> Task description:
Restate the full set of records exactly, word for word.

[Items from a data source]
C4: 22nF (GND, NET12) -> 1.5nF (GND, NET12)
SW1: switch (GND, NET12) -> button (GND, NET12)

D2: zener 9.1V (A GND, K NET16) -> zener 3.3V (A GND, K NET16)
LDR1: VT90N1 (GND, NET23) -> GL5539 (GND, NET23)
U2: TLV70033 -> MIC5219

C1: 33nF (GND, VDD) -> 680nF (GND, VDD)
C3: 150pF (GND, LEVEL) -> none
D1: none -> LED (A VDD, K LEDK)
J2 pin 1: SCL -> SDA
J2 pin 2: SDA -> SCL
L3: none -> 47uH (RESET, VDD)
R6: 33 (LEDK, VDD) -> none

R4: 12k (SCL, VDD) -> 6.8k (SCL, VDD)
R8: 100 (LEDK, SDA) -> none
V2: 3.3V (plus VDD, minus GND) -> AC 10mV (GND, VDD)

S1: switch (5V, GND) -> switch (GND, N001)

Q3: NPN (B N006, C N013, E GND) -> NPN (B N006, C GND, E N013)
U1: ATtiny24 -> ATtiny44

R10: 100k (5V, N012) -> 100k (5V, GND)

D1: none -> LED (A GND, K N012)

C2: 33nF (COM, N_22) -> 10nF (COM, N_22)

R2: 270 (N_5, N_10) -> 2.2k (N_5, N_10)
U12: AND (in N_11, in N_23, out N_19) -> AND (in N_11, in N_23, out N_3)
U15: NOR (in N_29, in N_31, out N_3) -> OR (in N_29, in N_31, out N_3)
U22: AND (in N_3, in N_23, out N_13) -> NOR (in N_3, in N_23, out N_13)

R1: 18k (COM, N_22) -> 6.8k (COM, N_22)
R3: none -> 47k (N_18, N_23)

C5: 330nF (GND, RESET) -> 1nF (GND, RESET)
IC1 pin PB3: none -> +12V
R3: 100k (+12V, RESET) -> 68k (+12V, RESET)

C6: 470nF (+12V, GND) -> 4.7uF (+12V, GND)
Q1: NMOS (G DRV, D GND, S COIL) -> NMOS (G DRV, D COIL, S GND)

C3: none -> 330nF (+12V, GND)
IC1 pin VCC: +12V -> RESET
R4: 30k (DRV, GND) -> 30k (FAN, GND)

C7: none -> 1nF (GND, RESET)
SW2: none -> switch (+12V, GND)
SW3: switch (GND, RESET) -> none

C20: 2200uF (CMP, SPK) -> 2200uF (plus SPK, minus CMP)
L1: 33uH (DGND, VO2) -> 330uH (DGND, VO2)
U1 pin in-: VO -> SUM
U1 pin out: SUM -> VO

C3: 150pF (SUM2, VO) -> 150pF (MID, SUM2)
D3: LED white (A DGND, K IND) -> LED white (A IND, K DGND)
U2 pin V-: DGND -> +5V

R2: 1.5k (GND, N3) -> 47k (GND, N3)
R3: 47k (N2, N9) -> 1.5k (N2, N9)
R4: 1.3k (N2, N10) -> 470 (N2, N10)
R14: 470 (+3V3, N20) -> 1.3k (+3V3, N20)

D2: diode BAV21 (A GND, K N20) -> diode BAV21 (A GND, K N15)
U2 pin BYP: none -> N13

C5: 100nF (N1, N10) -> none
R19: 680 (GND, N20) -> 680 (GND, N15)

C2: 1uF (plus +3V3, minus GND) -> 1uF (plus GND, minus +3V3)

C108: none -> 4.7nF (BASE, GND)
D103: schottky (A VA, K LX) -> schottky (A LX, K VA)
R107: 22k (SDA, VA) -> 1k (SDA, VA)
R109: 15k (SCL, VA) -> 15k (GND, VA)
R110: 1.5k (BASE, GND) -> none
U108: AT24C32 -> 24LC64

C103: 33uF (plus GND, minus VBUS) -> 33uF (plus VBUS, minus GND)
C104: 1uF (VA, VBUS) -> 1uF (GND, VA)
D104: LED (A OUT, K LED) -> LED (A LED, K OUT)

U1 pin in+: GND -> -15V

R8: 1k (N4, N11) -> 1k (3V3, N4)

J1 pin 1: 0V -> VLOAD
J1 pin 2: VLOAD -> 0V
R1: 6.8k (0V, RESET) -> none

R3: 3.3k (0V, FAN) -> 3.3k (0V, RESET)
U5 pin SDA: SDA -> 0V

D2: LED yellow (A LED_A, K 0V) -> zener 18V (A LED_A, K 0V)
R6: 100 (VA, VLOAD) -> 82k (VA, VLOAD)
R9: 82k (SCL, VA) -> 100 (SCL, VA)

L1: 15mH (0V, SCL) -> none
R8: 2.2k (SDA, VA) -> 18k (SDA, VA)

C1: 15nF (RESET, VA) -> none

> Solution to the problem:
C4: 22nF (GND, NET12) -> 1.5nF (GND, NET12)
SW1: switch (GND, NET12) -> button (GND, NET12)

D2: zener 9.1V (A GND, K NET16) -> zener 3.3V (A GND, K NET16)
LDR1: VT90N1 (GND, NET23) -> GL5539 (GND, NET23)
U2: TLV70033 -> MIC5219

C1: 33nF (GND, VDD) -> 680nF (GND, VDD)
C3: 150pF (GND, LEVEL) -> none
D1: none -> LED (A VDD, K LEDK)
J2 pin 1: SCL -> SDA
J2 pin 2: SDA -> SCL
L3: none -> 47uH (RESET, VDD)
R6: 33 (LEDK, VDD) -> none

R4: 12k (SCL, VDD) -> 6.8k (SCL, VDD)
R8: 100 (LEDK, SDA) -> none
V2: 3.3V (plus VDD, minus GND) -> AC 10mV (GND, VDD)

S1: switch (5V, GND) -> switch (GND, N001)

Q3: NPN (B N006, C N013, E GND) -> NPN (B N006, C GND, E N013)
U1: ATtiny24 -> ATtiny44

R10: 100k (5V, N012) -> 100k (5V, GND)

D1: none -> LED (A GND, K N012)

C2: 33nF (COM, N_22) -> 10nF (COM, N_22)

R2: 270 (N_5, N_10) -> 2.2k (N_5, N_10)
U12: AND (in N_11, in N_23, out N_19) -> AND (in N_11, in N_23, out N_3)
U15: NOR (in N_29, in N_31, out N_3) -> OR (in N_29, in N_31, out N_3)
U22: AND (in N_3, in N_23, out N_13) -> NOR (in N_3, in N_23, out N_13)

R1: 18k (COM, N_22) -> 6.8k (COM, N_22)
R3: none -> 47k (N_18, N_23)

C5: 330nF (GND, RESET) -> 1nF (GND, RESET)
IC1 pin PB3: none -> +12V
R3: 100k (+12V, RESET) -> 68k (+12V, RESET)

C6: 470nF (+12V, GND) -> 4.7uF (+12V, GND)
Q1: NMOS (G DRV, D GND, S COIL) -> NMOS (G DRV, D COIL, S GND)

C3: none -> 330nF (+12V, GND)
IC1 pin VCC: +12V -> RESET
R4: 30k (DRV, GND) -> 30k (FAN, GND)

C7: none -> 1nF (GND, RESET)
SW2: none -> switch (+12V, GND)
SW3: switch (GND, RESET) -> none

C20: 2200uF (CMP, SPK) -> 2200uF (plus SPK, minus CMP)
L1: 33uH (DGND, VO2) -> 330uH (DGND, VO2)
U1 pin in-: VO -> SUM
U1 pin out: SUM -> VO

C3: 150pF (SUM2, VO) -> 150pF (MID, SUM2)
D3: LED white (A DGND, K IND) -> LED white (A IND, K DGND)
U2 pin V-: DGND -> +5V

R2: 1.5k (GND, N3) -> 47k (GND, N3)
R3: 47k (N2, N9) -> 1.5k (N2, N9)
R4: 1.3k (N2, N10) -> 470 (N2, N10)
R14: 470 (+3V3, N20) -> 1.3k (+3V3, N20)

D2: diode BAV21 (A GND, K N20) -> diode BAV21 (A GND, K N15)
U2 pin BYP: none -> N13

C5: 100nF (N1, N10) -> none
R19: 680 (GND, N20) -> 680 (GND, N15)

C2: 1uF (plus +3V3, minus GND) -> 1uF (plus GND, minus +3V3)

C108: none -> 4.7nF (BASE, GND)
D103: schottky (A VA, K LX) -> schottky (A LX, K VA)
R107: 22k (SDA, VA) -> 1k (SDA, VA)
R109: 15k (SCL, VA) -> 15k (GND, VA)
R110: 1.5k (BASE, GND) -> none
U108: AT24C32 -> 24LC64

C103: 33uF (plus GND, minus VBUS) -> 33uF (plus VBUS, minus GND)
C104: 1uF (VA, VBUS) -> 1uF (GND, VA)
D104: LED (A OUT, K LED) -> LED (A LED, K OUT)

U1 pin in+: GND -> -15V

R8: 1k (N4, N11) -> 1k (3V3, N4)

J1 pin 1: 0V -> VLOAD
J1 pin 2: VLOAD -> 0V
R1: 6.8k (0V, RESET) -> none

R3: 3.3k (0V, FAN) -> 3.3k (0V, RESET)
U5 pin SDA: SDA -> 0V

D2: LED yellow (A LED_A, K 0V) -> zener 18V (A LED_A, K 0V)
R6: 100 (VA, VLOAD) -> 82k (VA, VLOAD)
R9: 82k (SCL, VA) -> 100 (SCL, VA)

L1: 15mH (0V, SCL) -> none
R8: 2.2k (SDA, VA) -> 18k (SDA, VA)

C1: 15nF (RESET, VA) -> none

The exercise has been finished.